● **Task goal**
Your copy of the entries below should hold exactly the lines from the one containing "none -> black plate A7:B7 level 1" to the one containing "cyan brick F7:F8", inclusive, and no pictures.

● **Data supplied**
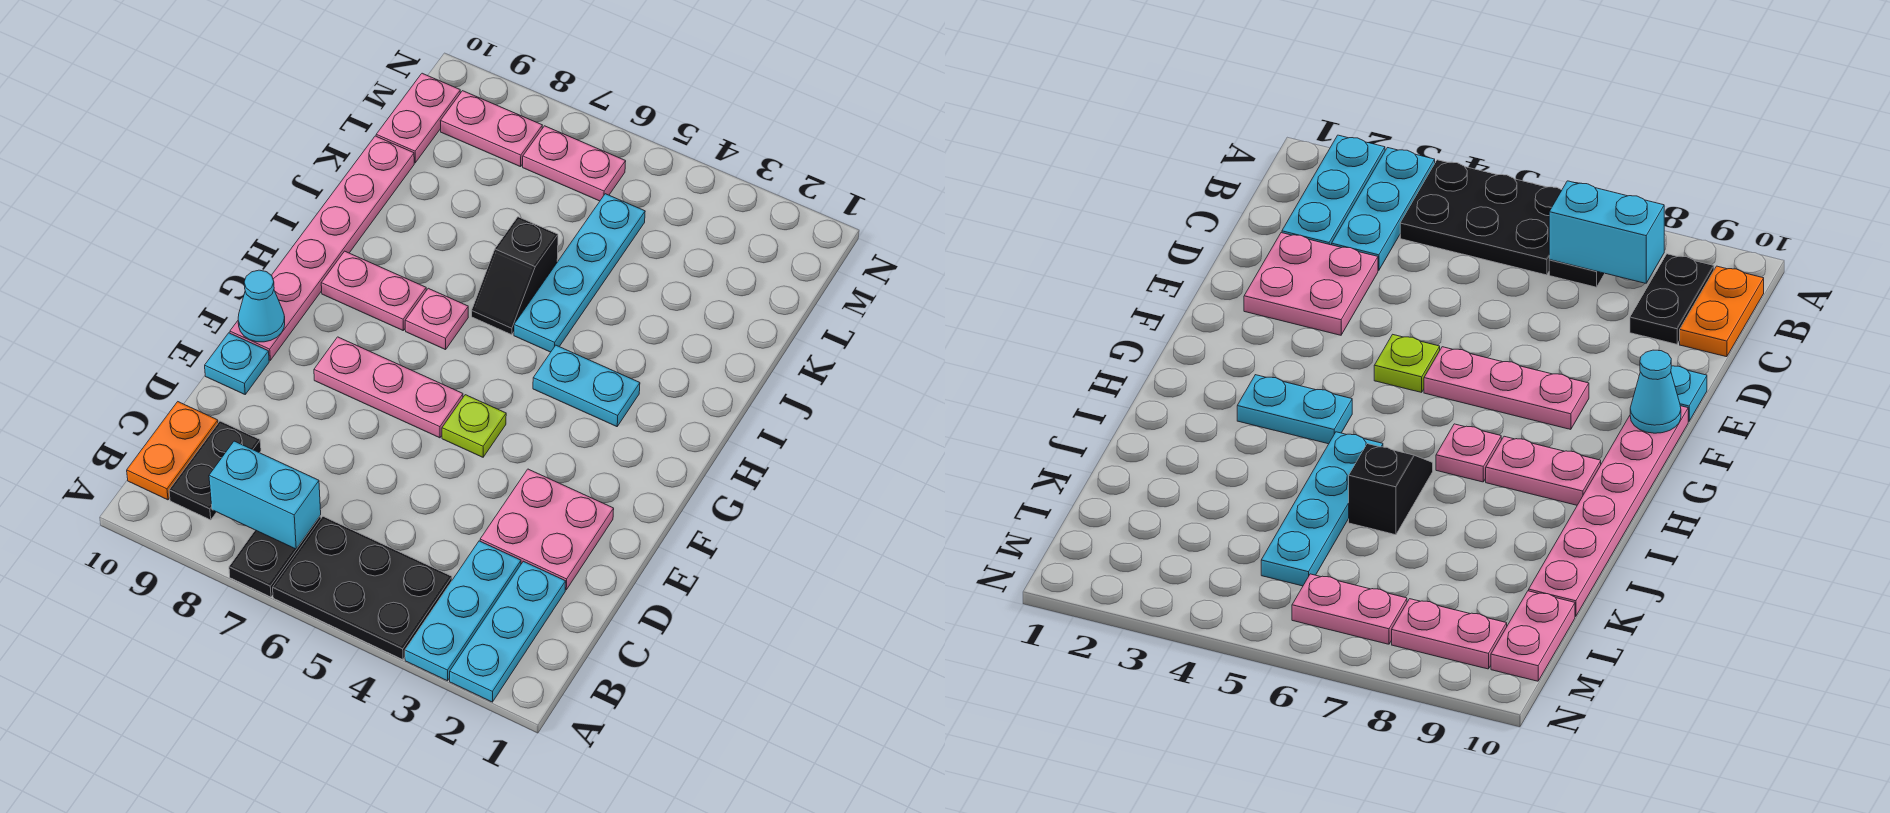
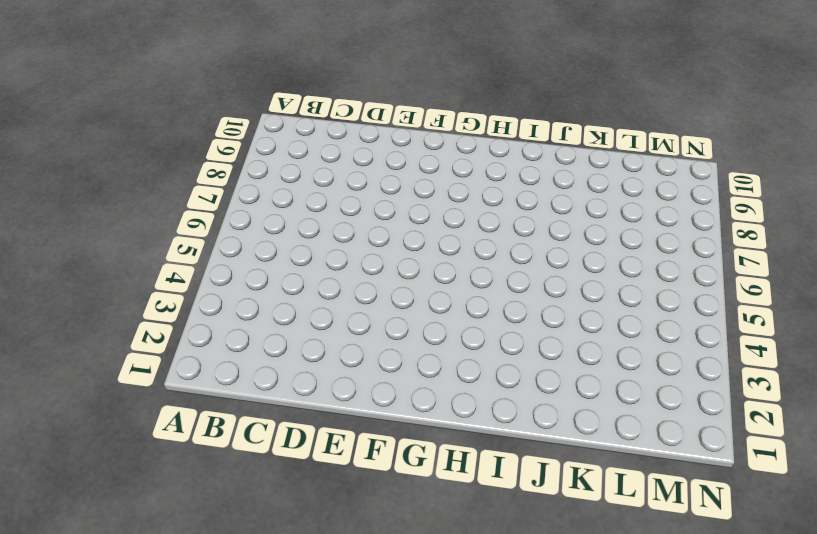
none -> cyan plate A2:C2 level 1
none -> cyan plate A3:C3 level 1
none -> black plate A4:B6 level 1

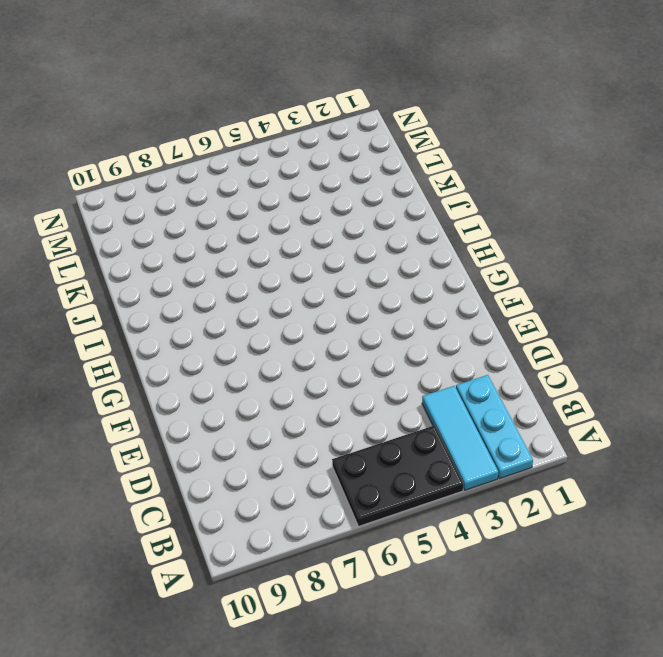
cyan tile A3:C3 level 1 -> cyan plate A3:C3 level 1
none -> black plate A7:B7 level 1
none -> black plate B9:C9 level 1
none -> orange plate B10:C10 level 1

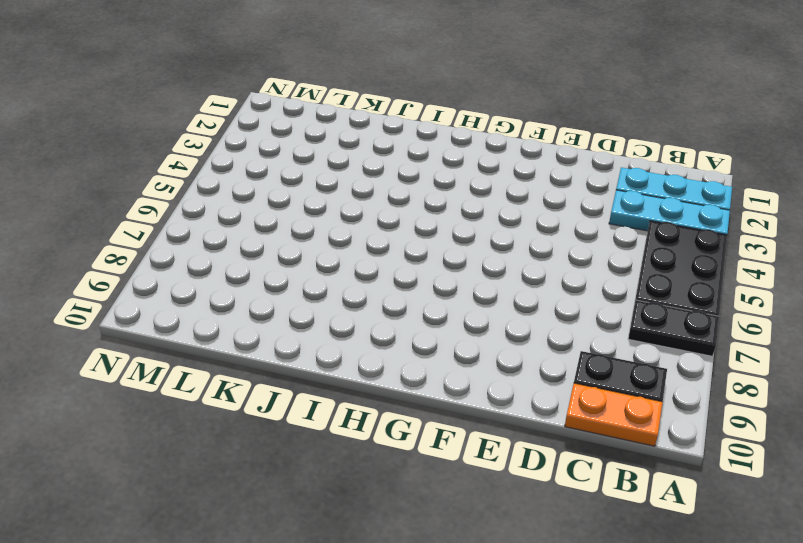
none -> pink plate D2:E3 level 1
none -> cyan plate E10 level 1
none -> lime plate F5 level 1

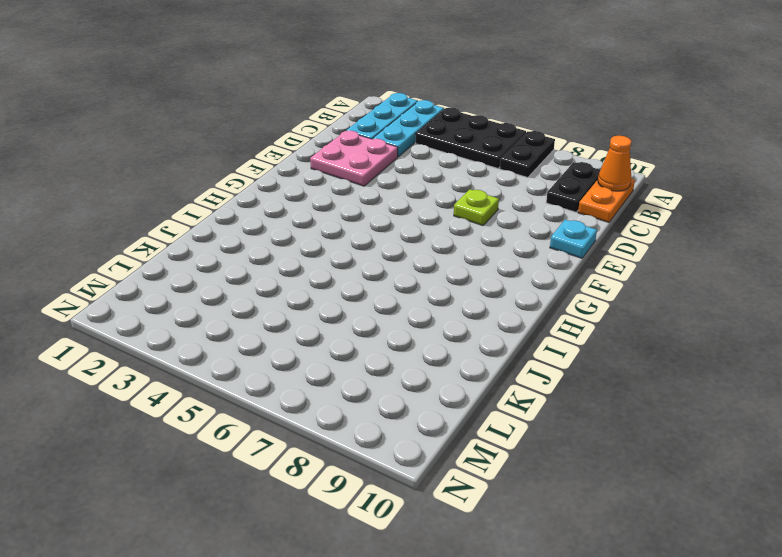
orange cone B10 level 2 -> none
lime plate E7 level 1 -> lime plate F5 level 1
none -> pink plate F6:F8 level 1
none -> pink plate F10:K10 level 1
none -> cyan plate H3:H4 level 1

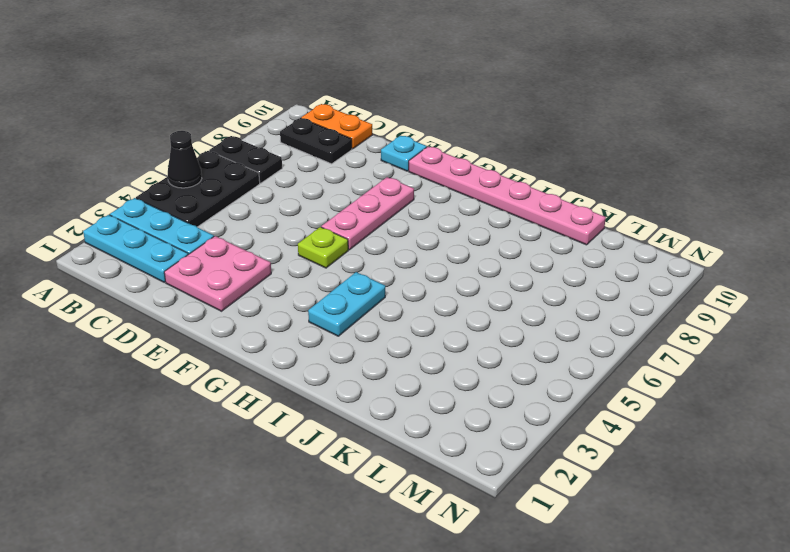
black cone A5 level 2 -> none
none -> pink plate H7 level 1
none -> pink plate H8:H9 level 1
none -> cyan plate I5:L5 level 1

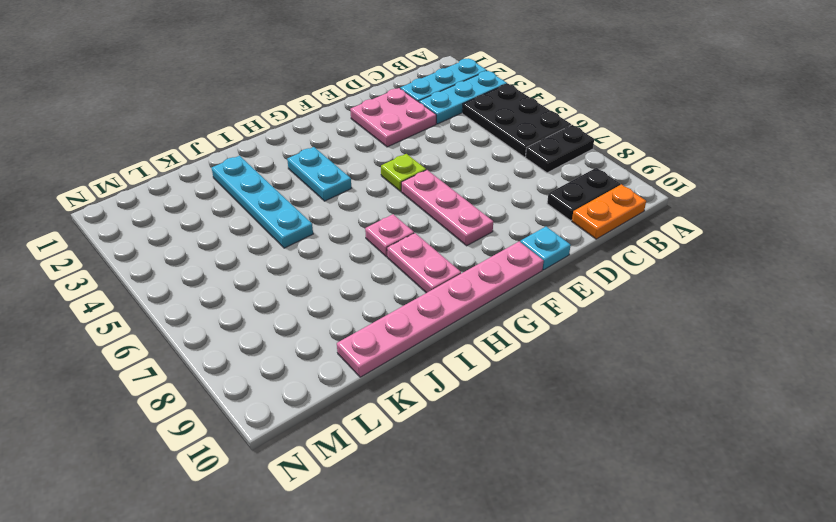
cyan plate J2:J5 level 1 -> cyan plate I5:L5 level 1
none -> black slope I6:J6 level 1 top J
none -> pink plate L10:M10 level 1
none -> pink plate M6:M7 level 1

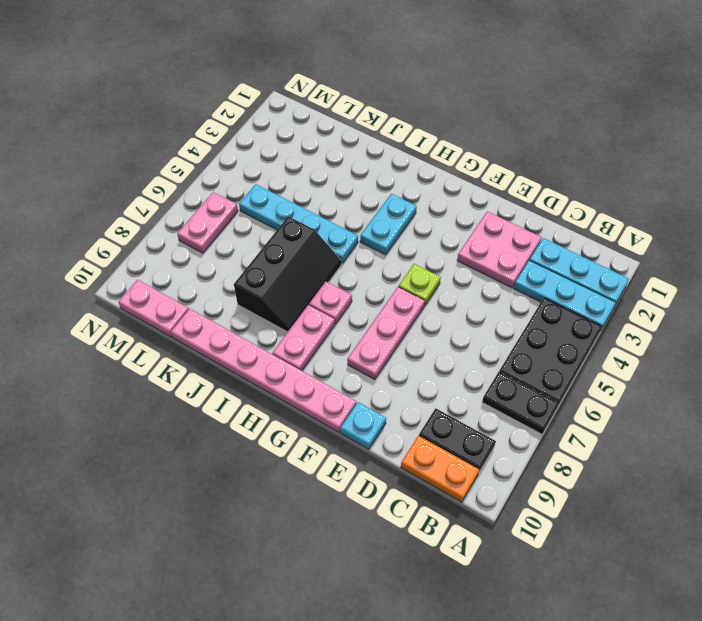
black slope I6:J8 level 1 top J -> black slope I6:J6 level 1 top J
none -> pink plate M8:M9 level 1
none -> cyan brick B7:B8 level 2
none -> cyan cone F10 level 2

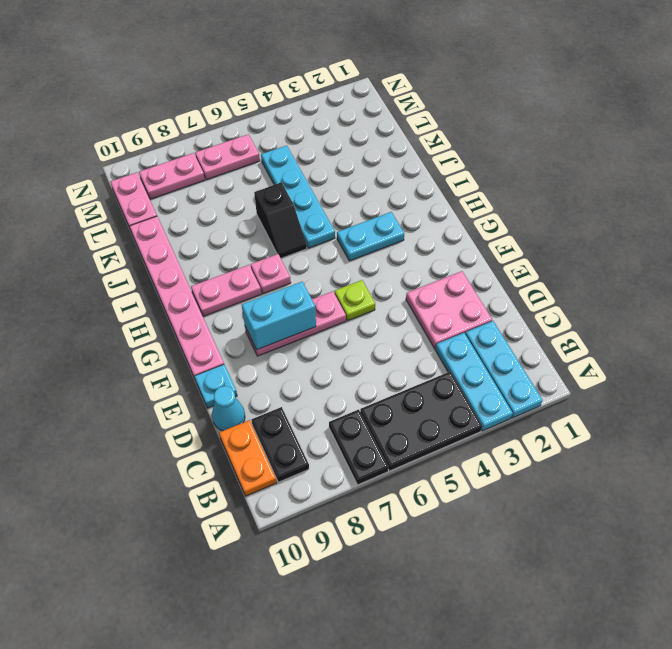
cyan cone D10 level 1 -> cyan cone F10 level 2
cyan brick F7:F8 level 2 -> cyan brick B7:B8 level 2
...
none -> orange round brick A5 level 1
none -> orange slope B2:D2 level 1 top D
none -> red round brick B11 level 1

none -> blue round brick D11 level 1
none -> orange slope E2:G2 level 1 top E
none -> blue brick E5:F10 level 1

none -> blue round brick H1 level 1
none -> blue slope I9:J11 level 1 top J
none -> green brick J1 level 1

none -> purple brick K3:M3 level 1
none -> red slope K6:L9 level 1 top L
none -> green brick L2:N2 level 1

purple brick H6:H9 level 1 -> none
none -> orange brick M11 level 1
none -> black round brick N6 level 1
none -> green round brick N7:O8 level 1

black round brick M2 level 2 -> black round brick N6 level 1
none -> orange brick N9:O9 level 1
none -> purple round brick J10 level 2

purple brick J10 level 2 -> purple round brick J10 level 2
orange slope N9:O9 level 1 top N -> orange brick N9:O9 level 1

● **Result**
none -> black plate A7:B7 level 1
none -> black plate B9:C9 level 1
none -> orange plate B10:C10 level 1

none -> pink plate D2:E3 level 1
none -> cyan plate E10 level 1
none -> lime plate F5 level 1

orange cone B10 level 2 -> none
lime plate E7 level 1 -> lime plate F5 level 1
none -> pink plate F6:F8 level 1
none -> pink plate F10:K10 level 1
none -> cyan plate H3:H4 level 1

black cone A5 level 2 -> none
none -> pink plate H7 level 1
none -> pink plate H8:H9 level 1
none -> cyan plate I5:L5 level 1

cyan plate J2:J5 level 1 -> cyan plate I5:L5 level 1
none -> black slope I6:J6 level 1 top J
none -> pink plate L10:M10 level 1
none -> pink plate M6:M7 level 1

black slope I6:J8 level 1 top J -> black slope I6:J6 level 1 top J
none -> pink plate M8:M9 level 1
none -> cyan brick B7:B8 level 2
none -> cyan cone F10 level 2

cyan cone D10 level 1 -> cyan cone F10 level 2
cyan brick F7:F8 level 2 -> cyan brick B7:B8 level 2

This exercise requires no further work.